◆ Activity: Look below for the lines from the one with "LCD pin SDA: D2 -> D6" to the one with "LCD3 pin VCC: 3V3 -> 5V", and copy exactly those lines, both ends included.

◆ Material provided:
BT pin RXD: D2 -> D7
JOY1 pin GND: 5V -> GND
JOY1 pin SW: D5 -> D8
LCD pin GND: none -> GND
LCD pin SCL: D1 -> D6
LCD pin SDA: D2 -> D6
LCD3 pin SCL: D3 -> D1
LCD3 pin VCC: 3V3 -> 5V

---

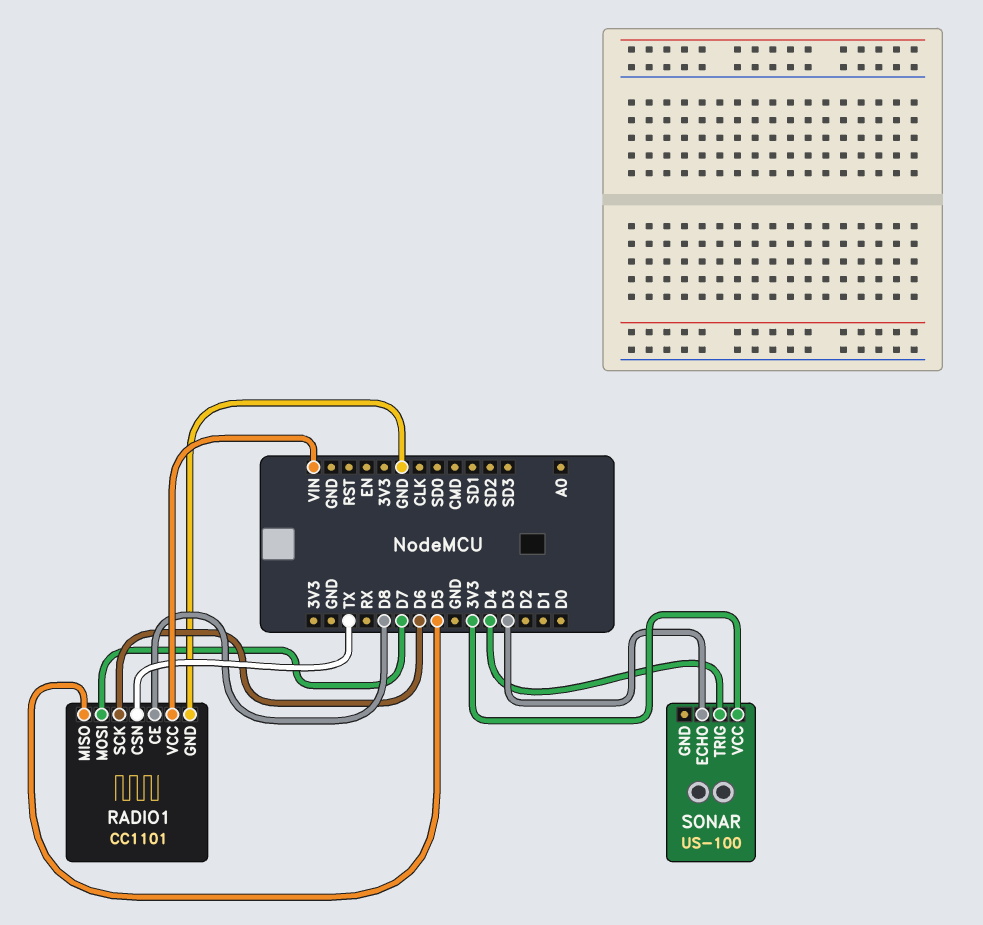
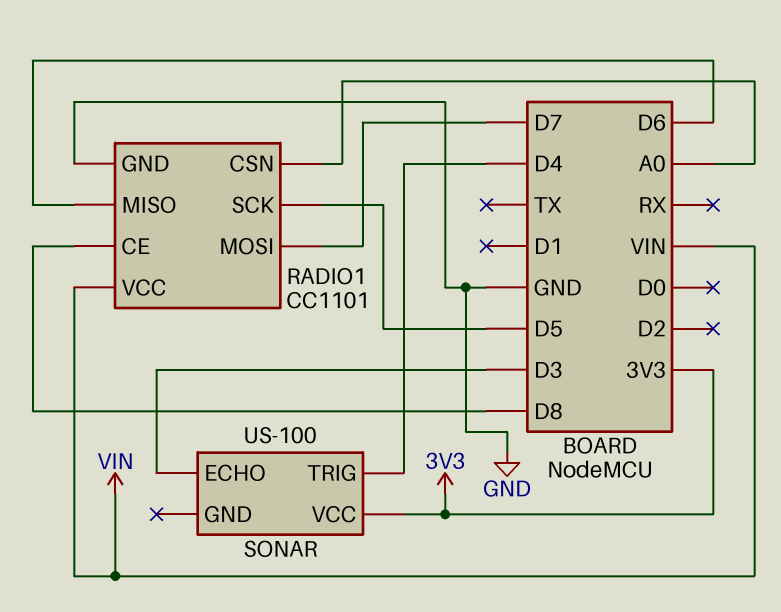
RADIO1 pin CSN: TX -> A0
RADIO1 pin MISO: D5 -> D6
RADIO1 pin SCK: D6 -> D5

---

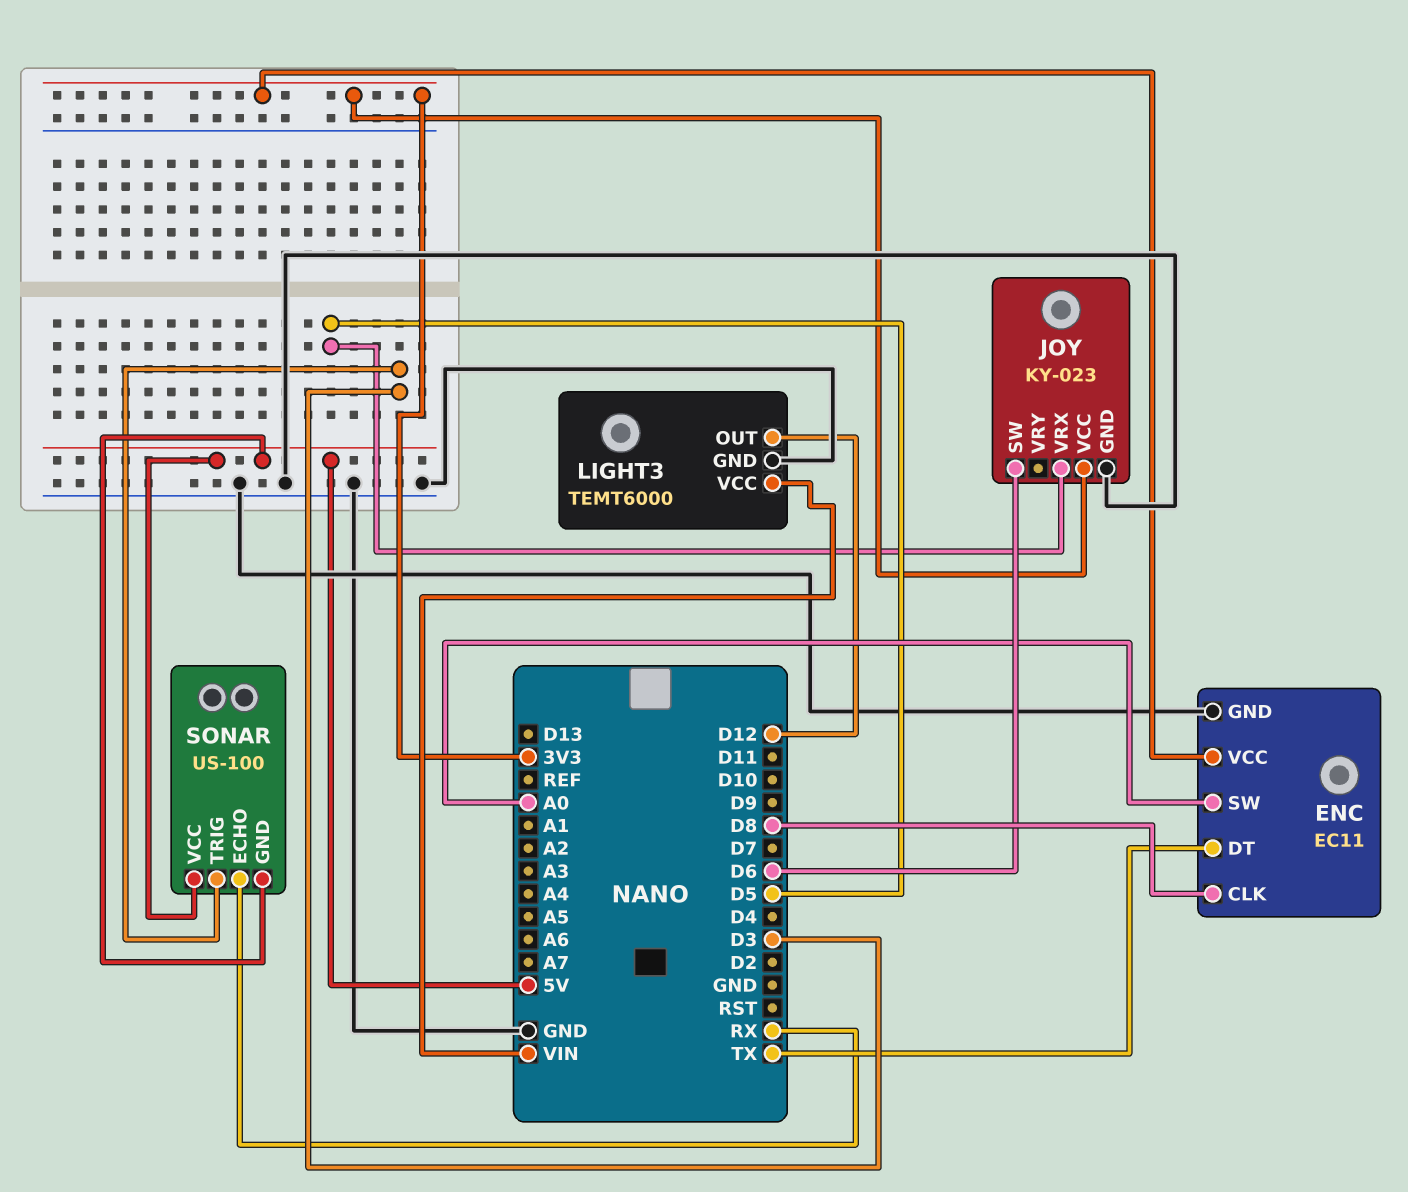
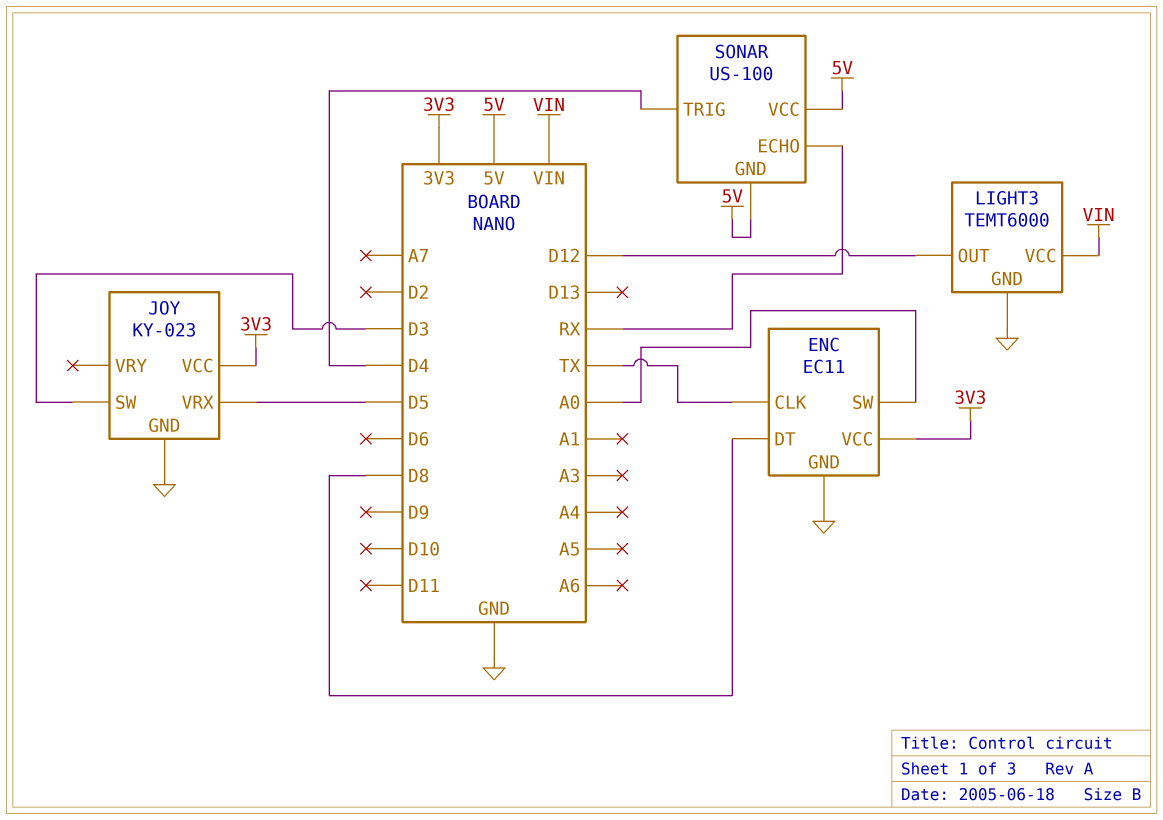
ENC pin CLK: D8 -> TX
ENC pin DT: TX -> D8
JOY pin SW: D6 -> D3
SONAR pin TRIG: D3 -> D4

◆ Output for this exercise:
LCD pin SDA: D2 -> D6
LCD3 pin SCL: D3 -> D1
LCD3 pin VCC: 3V3 -> 5V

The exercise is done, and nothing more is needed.